**PROVIDED ENTRIES**
□ □ □ □ □

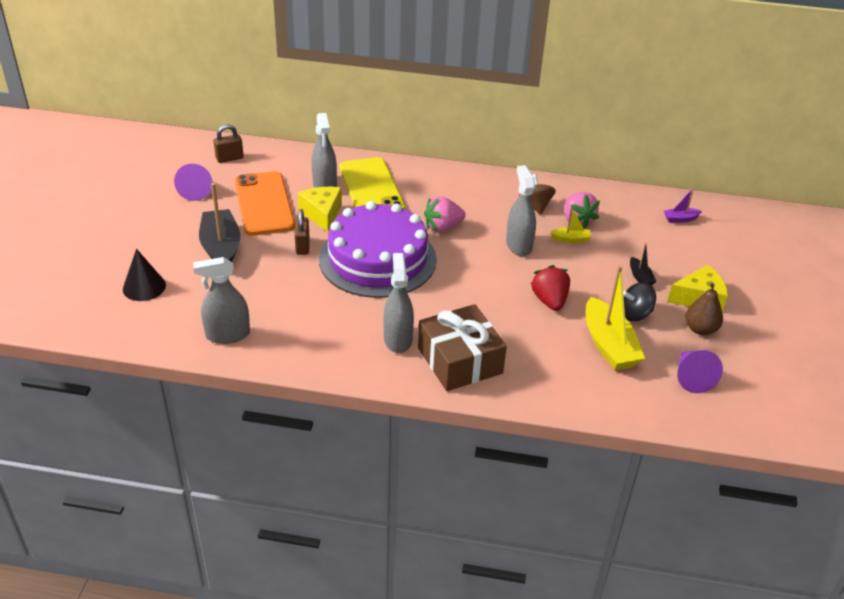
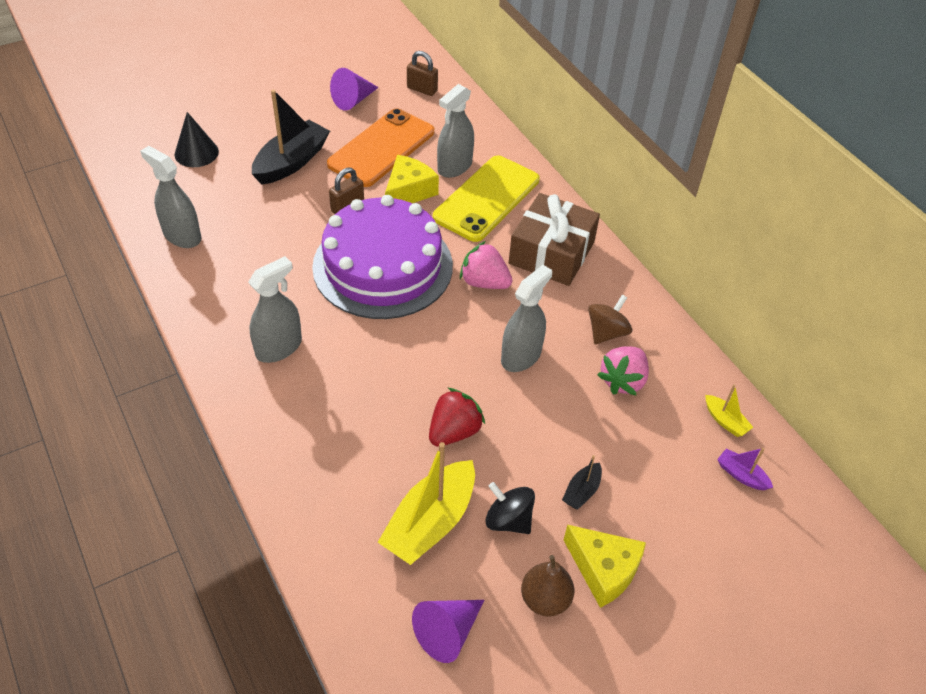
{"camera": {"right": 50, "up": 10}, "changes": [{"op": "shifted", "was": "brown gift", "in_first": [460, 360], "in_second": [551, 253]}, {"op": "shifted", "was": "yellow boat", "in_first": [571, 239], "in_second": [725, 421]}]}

□ □ □ □ □

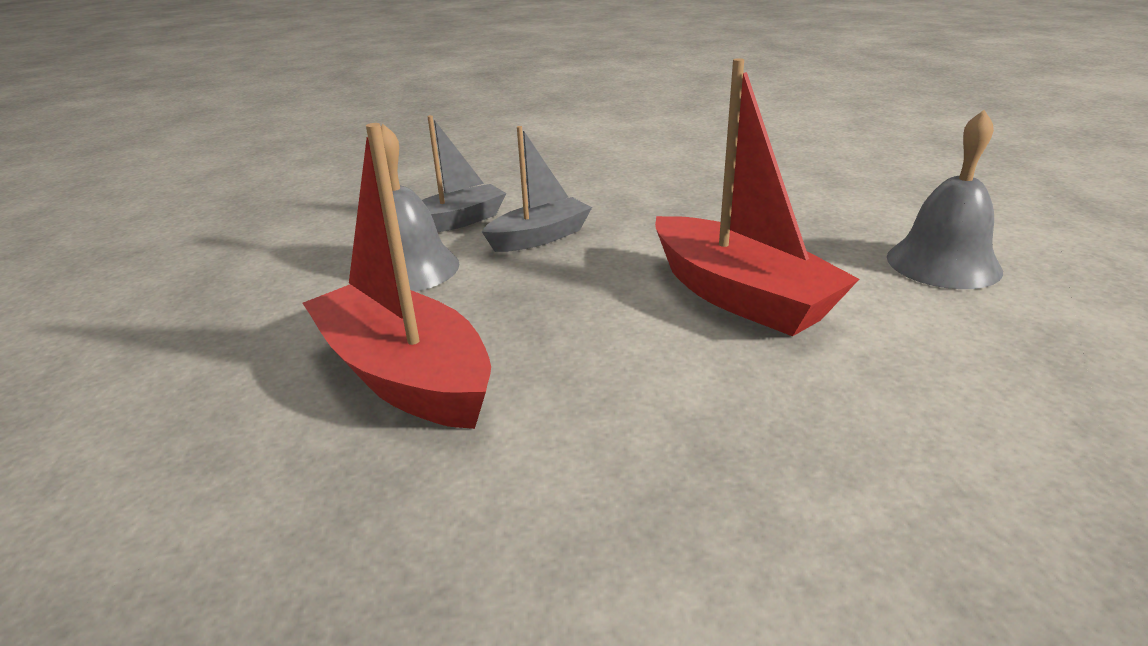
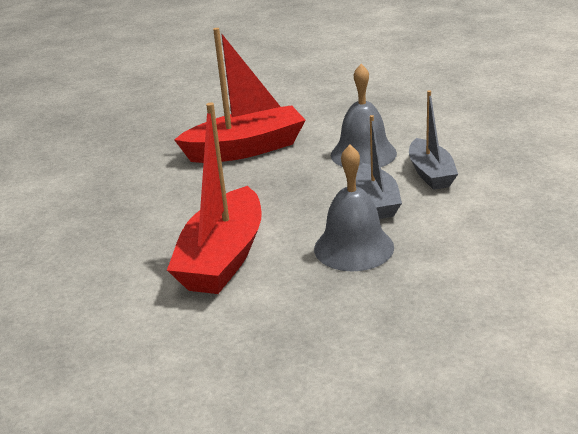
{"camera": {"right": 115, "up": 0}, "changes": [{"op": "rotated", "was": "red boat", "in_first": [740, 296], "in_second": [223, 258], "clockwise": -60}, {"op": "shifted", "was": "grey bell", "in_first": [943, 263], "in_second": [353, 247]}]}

□ □ □ □ □

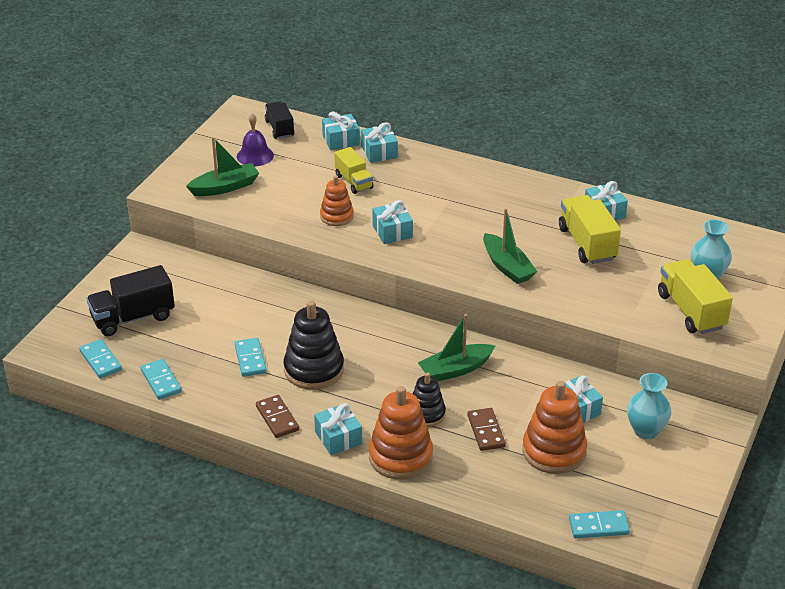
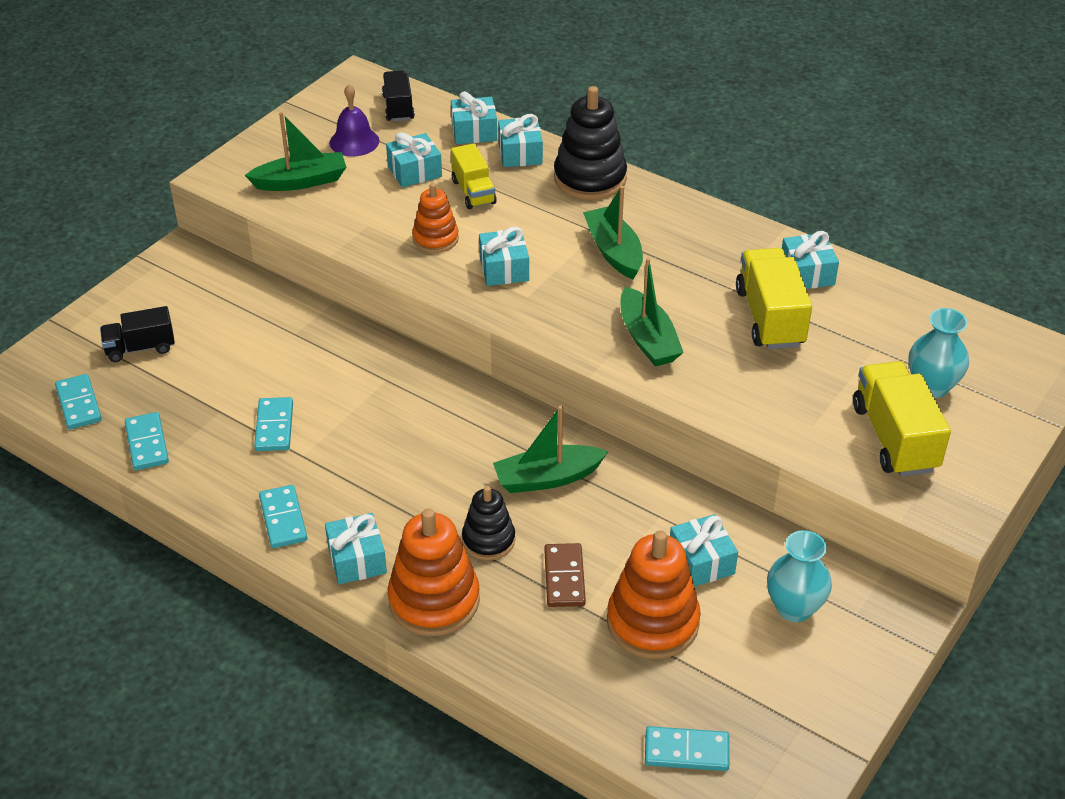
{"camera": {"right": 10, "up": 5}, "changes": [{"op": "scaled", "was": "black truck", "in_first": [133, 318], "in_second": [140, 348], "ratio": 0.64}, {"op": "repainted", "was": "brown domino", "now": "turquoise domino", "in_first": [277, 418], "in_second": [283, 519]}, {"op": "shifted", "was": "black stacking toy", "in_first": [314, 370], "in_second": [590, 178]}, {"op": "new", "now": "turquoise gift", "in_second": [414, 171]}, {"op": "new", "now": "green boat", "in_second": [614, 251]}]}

□ □ □ □ □

**WHAT THE TASK REQUIRES**
If a line of the data above contains "gift", copy it out.

**YOUR RESPONSE**
{"camera": {"right": 50, "up": 10}, "changes": [{"op": "shifted", "was": "brown gift", "in_first": [460, 360], "in_second": [551, 253]}, {"op": "shifted", "was": "yellow boat", "in_first": [571, 239], "in_second": [725, 421]}]}
{"camera": {"right": 10, "up": 5}, "changes": [{"op": "scaled", "was": "black truck", "in_first": [133, 318], "in_second": [140, 348], "ratio": 0.64}, {"op": "repainted", "was": "brown domino", "now": "turquoise domino", "in_first": [277, 418], "in_second": [283, 519]}, {"op": "shifted", "was": "black stacking toy", "in_first": [314, 370], "in_second": [590, 178]}, {"op": "new", "now": "turquoise gift", "in_second": [414, 171]}, {"op": "new", "now": "green boat", "in_second": [614, 251]}]}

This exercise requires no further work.